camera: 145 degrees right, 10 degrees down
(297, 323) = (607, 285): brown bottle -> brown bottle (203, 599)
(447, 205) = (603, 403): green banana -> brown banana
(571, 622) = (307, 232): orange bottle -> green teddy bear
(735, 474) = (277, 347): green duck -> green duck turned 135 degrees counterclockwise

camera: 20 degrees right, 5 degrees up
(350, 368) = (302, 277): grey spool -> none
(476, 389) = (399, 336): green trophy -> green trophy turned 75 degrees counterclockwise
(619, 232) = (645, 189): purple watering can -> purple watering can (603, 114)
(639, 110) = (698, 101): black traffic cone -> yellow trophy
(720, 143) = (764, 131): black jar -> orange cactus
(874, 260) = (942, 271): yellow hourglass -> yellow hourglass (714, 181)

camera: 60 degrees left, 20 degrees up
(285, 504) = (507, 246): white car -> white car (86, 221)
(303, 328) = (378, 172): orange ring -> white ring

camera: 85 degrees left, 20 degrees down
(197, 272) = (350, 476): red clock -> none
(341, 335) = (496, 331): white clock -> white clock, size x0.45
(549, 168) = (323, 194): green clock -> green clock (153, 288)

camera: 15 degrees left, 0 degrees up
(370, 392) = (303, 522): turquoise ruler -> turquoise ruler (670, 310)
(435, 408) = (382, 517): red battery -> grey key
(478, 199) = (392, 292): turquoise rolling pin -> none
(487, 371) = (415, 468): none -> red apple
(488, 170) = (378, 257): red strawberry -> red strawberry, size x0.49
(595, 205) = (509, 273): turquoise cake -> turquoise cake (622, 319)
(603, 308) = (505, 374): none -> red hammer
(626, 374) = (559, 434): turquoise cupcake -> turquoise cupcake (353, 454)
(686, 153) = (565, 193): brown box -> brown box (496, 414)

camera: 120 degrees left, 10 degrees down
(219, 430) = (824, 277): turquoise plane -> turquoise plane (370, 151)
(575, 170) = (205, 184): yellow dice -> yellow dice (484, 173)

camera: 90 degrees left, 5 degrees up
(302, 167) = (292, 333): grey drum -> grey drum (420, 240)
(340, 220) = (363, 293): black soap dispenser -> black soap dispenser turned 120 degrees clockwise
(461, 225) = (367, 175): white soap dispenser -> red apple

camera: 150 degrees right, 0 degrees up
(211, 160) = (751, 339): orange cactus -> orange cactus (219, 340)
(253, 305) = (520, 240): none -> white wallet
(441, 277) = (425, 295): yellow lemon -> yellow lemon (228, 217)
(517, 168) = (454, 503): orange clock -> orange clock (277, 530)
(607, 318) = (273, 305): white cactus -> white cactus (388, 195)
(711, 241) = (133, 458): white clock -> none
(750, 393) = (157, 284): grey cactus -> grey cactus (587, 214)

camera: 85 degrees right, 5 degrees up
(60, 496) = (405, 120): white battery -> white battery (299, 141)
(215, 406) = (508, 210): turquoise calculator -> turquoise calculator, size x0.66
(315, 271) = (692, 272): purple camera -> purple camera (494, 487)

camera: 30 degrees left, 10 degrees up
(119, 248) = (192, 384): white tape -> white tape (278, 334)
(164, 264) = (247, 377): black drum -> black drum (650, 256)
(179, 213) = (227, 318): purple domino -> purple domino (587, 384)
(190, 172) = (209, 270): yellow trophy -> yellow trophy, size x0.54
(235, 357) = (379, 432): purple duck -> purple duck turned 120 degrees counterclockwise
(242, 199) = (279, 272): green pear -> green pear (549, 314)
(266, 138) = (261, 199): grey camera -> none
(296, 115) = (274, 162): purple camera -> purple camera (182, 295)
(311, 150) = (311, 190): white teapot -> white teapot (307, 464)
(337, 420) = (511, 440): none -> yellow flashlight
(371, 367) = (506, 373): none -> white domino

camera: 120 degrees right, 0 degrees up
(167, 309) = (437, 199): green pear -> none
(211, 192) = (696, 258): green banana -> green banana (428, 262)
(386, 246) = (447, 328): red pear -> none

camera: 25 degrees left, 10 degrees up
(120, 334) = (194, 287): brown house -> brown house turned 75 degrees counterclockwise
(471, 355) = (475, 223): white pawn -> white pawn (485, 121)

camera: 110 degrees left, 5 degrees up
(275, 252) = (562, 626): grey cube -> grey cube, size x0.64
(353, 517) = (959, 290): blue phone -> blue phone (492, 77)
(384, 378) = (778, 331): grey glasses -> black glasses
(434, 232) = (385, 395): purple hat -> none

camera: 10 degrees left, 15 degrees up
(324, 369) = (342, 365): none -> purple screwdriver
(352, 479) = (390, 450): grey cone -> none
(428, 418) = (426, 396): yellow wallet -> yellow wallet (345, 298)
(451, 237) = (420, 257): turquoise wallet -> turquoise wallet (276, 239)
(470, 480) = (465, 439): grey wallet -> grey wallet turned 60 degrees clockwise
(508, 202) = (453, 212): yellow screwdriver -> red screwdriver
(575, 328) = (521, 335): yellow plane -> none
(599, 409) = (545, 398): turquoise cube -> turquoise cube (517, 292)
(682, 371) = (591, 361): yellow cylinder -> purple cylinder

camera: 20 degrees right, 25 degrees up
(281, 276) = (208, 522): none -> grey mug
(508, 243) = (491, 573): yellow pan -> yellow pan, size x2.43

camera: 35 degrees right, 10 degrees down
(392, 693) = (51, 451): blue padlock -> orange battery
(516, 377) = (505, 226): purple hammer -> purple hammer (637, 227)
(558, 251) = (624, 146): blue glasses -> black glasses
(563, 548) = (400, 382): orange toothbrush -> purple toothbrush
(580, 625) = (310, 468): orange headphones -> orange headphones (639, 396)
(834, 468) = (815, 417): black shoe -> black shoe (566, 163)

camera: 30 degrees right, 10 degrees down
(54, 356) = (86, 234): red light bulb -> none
# # # #
Description of the task → The material above should be returned exactly, in full.

Response area →
camera: 145 degrees right, 10 degrees down
(297, 323) = (607, 285): brown bottle -> brown bottle (203, 599)
(447, 205) = (603, 403): green banana -> brown banana
(571, 622) = (307, 232): orange bottle -> green teddy bear
(735, 474) = (277, 347): green duck -> green duck turned 135 degrees counterclockwise

camera: 20 degrees right, 5 degrees up
(350, 368) = (302, 277): grey spool -> none
(476, 389) = (399, 336): green trophy -> green trophy turned 75 degrees counterclockwise
(619, 232) = (645, 189): purple watering can -> purple watering can (603, 114)
(639, 110) = (698, 101): black traffic cone -> yellow trophy
(720, 143) = (764, 131): black jar -> orange cactus
(874, 260) = (942, 271): yellow hourglass -> yellow hourglass (714, 181)

camera: 60 degrees left, 20 degrees up
(285, 504) = (507, 246): white car -> white car (86, 221)
(303, 328) = (378, 172): orange ring -> white ring

camera: 85 degrees left, 20 degrees down
(197, 272) = (350, 476): red clock -> none
(341, 335) = (496, 331): white clock -> white clock, size x0.45
(549, 168) = (323, 194): green clock -> green clock (153, 288)

camera: 15 degrees left, 0 degrees up
(370, 392) = (303, 522): turquoise ruler -> turquoise ruler (670, 310)
(435, 408) = (382, 517): red battery -> grey key
(478, 199) = (392, 292): turquoise rolling pin -> none
(487, 371) = (415, 468): none -> red apple
(488, 170) = (378, 257): red strawberry -> red strawberry, size x0.49
(595, 205) = (509, 273): turquoise cake -> turquoise cake (622, 319)
(603, 308) = (505, 374): none -> red hammer
(626, 374) = (559, 434): turquoise cupcake -> turquoise cupcake (353, 454)
(686, 153) = (565, 193): brown box -> brown box (496, 414)

camera: 120 degrees left, 10 degrees down
(219, 430) = (824, 277): turquoise plane -> turquoise plane (370, 151)
(575, 170) = (205, 184): yellow dice -> yellow dice (484, 173)

camera: 90 degrees left, 5 degrees up
(302, 167) = (292, 333): grey drum -> grey drum (420, 240)
(340, 220) = (363, 293): black soap dispenser -> black soap dispenser turned 120 degrees clockwise
(461, 225) = (367, 175): white soap dispenser -> red apple

camera: 150 degrees right, 0 degrees up
(211, 160) = (751, 339): orange cactus -> orange cactus (219, 340)
(253, 305) = (520, 240): none -> white wallet
(441, 277) = (425, 295): yellow lemon -> yellow lemon (228, 217)
(517, 168) = (454, 503): orange clock -> orange clock (277, 530)
(607, 318) = (273, 305): white cactus -> white cactus (388, 195)
(711, 241) = (133, 458): white clock -> none
(750, 393) = (157, 284): grey cactus -> grey cactus (587, 214)

camera: 85 degrees right, 5 degrees up
(60, 496) = (405, 120): white battery -> white battery (299, 141)
(215, 406) = (508, 210): turquoise calculator -> turquoise calculator, size x0.66
(315, 271) = (692, 272): purple camera -> purple camera (494, 487)

camera: 30 degrees left, 10 degrees up
(119, 248) = (192, 384): white tape -> white tape (278, 334)
(164, 264) = (247, 377): black drum -> black drum (650, 256)
(179, 213) = (227, 318): purple domino -> purple domino (587, 384)
(190, 172) = (209, 270): yellow trophy -> yellow trophy, size x0.54
(235, 357) = (379, 432): purple duck -> purple duck turned 120 degrees counterclockwise
(242, 199) = (279, 272): green pear -> green pear (549, 314)
(266, 138) = (261, 199): grey camera -> none
(296, 115) = (274, 162): purple camera -> purple camera (182, 295)
(311, 150) = (311, 190): white teapot -> white teapot (307, 464)
(337, 420) = (511, 440): none -> yellow flashlight
(371, 367) = (506, 373): none -> white domino

camera: 120 degrees right, 0 degrees up
(167, 309) = (437, 199): green pear -> none
(211, 192) = (696, 258): green banana -> green banana (428, 262)
(386, 246) = (447, 328): red pear -> none

camera: 25 degrees left, 10 degrees up
(120, 334) = (194, 287): brown house -> brown house turned 75 degrees counterclockwise
(471, 355) = (475, 223): white pawn -> white pawn (485, 121)

camera: 110 degrees left, 5 degrees up
(275, 252) = (562, 626): grey cube -> grey cube, size x0.64
(353, 517) = (959, 290): blue phone -> blue phone (492, 77)
(384, 378) = (778, 331): grey glasses -> black glasses
(434, 232) = (385, 395): purple hat -> none

camera: 10 degrees left, 15 degrees up
(324, 369) = (342, 365): none -> purple screwdriver
(352, 479) = (390, 450): grey cone -> none
(428, 418) = (426, 396): yellow wallet -> yellow wallet (345, 298)
(451, 237) = (420, 257): turquoise wallet -> turquoise wallet (276, 239)
(470, 480) = (465, 439): grey wallet -> grey wallet turned 60 degrees clockwise
(508, 202) = (453, 212): yellow screwdriver -> red screwdriver
(575, 328) = (521, 335): yellow plane -> none
(599, 409) = (545, 398): turquoise cube -> turquoise cube (517, 292)
(682, 371) = (591, 361): yellow cylinder -> purple cylinder

camera: 20 degrees right, 25 degrees up
(281, 276) = (208, 522): none -> grey mug
(508, 243) = (491, 573): yellow pan -> yellow pan, size x2.43

camera: 35 degrees right, 10 degrees down
(392, 693) = (51, 451): blue padlock -> orange battery
(516, 377) = (505, 226): purple hammer -> purple hammer (637, 227)
(558, 251) = (624, 146): blue glasses -> black glasses
(563, 548) = (400, 382): orange toothbrush -> purple toothbrush
(580, 625) = (310, 468): orange headphones -> orange headphones (639, 396)
(834, 468) = (815, 417): black shoe -> black shoe (566, 163)

camera: 30 degrees right, 10 degrees down
(54, 356) = (86, 234): red light bulb -> none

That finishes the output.